## Required work:
Transcribe the listing below word for word, starting with the line that contains "30: none -> 12:11" and going on through the line that contains "Gym: 12:57 -> 6:57", with both of those lines included. Leave the pictures out of your answer.

## Data to process:
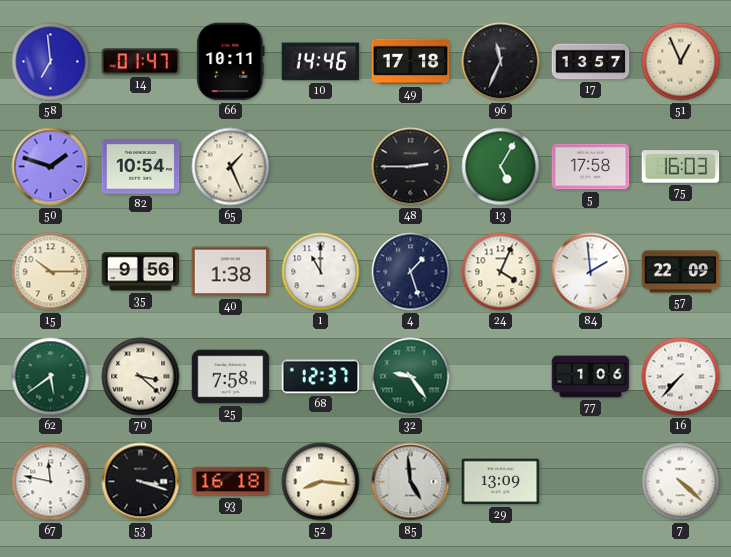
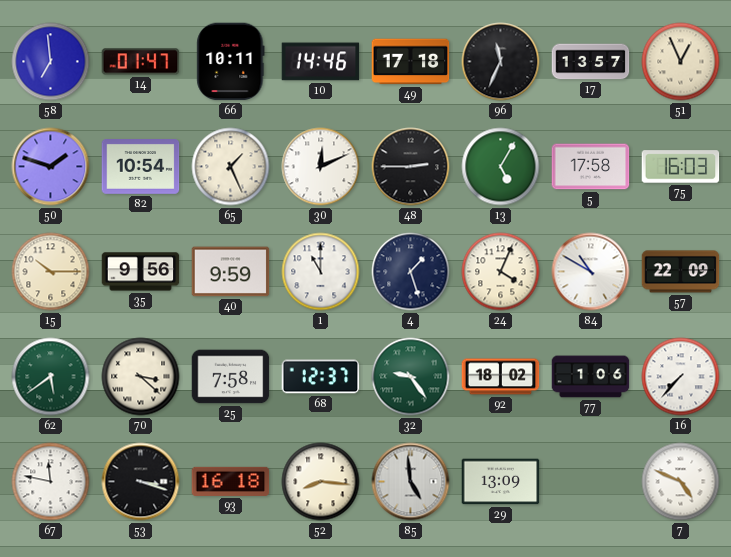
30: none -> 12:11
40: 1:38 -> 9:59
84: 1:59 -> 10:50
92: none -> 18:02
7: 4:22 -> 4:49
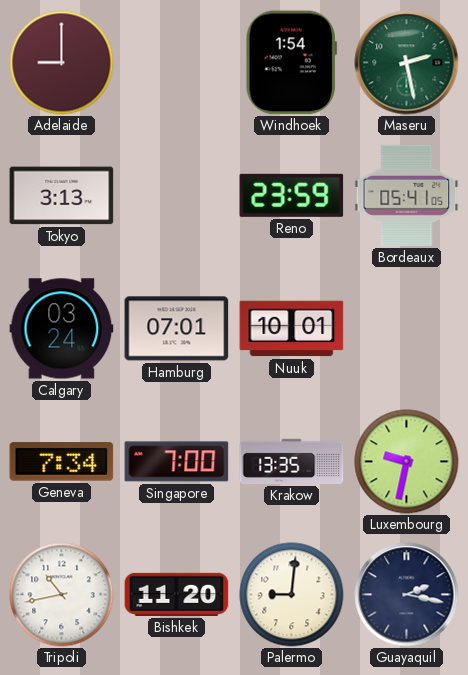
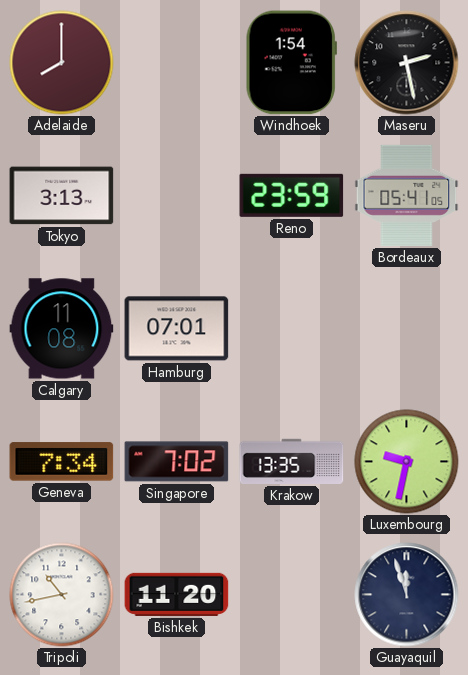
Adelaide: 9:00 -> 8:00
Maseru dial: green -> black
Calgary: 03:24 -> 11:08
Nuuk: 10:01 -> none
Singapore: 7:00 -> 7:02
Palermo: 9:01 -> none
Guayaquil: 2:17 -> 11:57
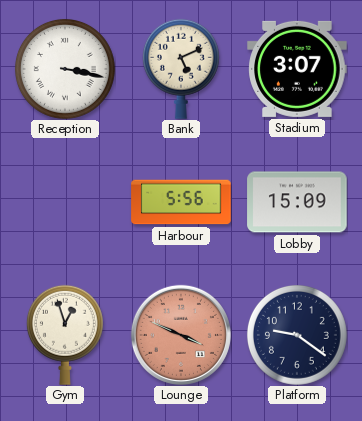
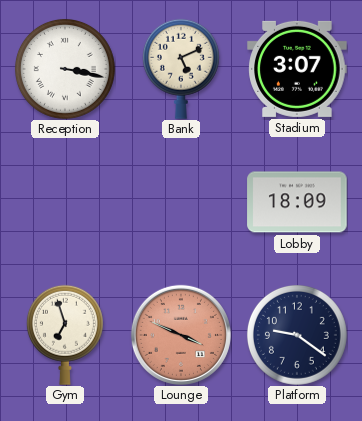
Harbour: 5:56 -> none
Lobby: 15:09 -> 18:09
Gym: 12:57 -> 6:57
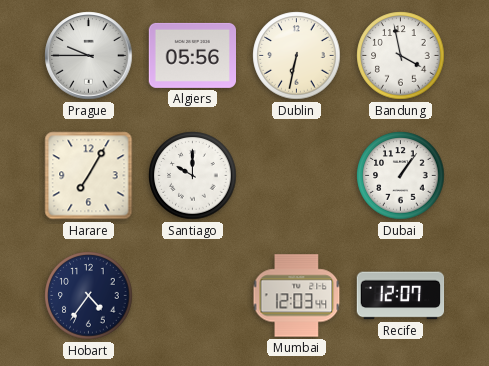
---
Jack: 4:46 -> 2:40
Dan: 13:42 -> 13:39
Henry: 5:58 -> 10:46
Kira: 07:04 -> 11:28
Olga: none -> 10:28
...
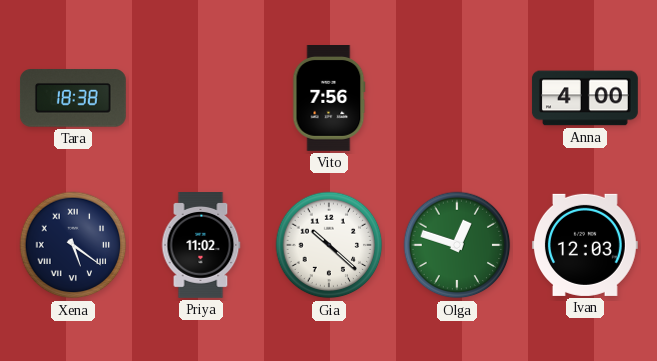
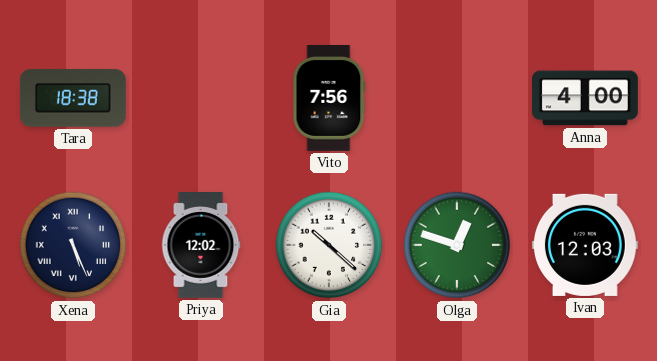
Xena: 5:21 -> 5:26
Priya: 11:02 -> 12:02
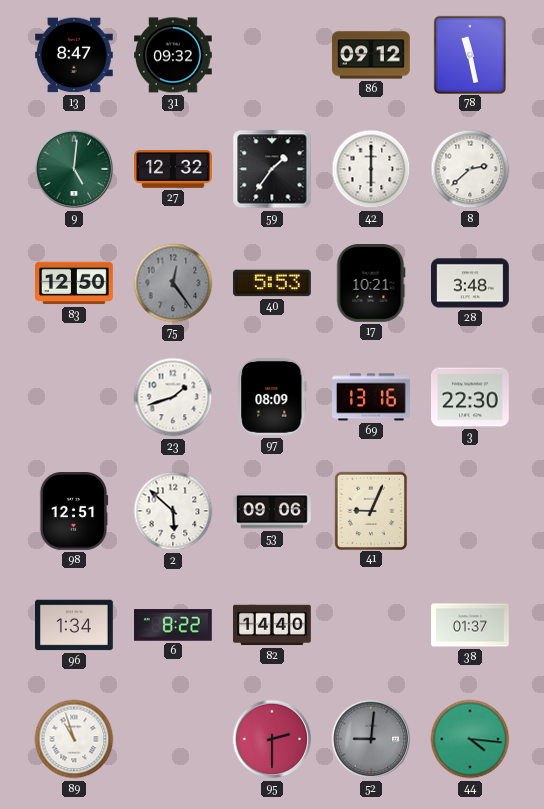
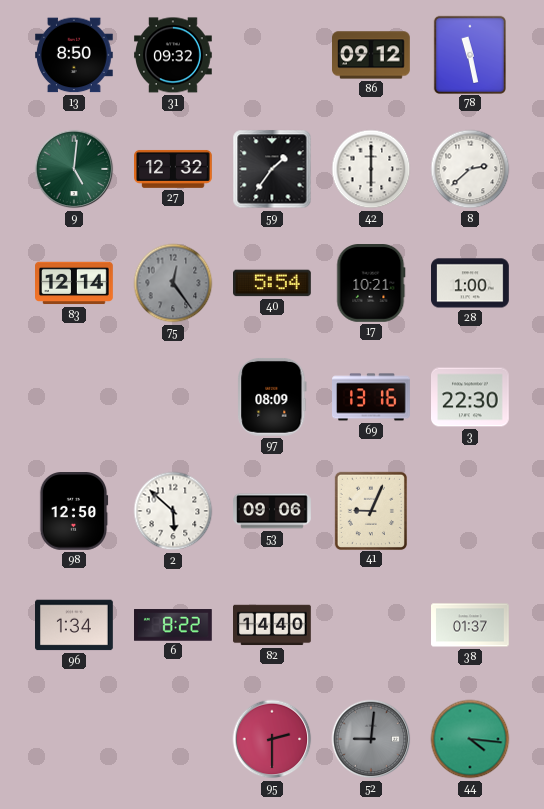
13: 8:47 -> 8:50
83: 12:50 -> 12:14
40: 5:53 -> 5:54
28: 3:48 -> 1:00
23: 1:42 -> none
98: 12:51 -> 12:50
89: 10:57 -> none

## The result:
30: none -> 12:11
40: 1:38 -> 9:59
84: 1:59 -> 10:50
92: none -> 18:02
7: 4:22 -> 4:49
Adelaide: 9:00 -> 8:00
Maseru dial: green -> black
Calgary: 03:24 -> 11:08
Nuuk: 10:01 -> none
Singapore: 7:00 -> 7:02
Palermo: 9:01 -> none
Guayaquil: 2:17 -> 11:57
Harbour: 5:56 -> none
Lobby: 15:09 -> 18:09
Gym: 12:57 -> 6:57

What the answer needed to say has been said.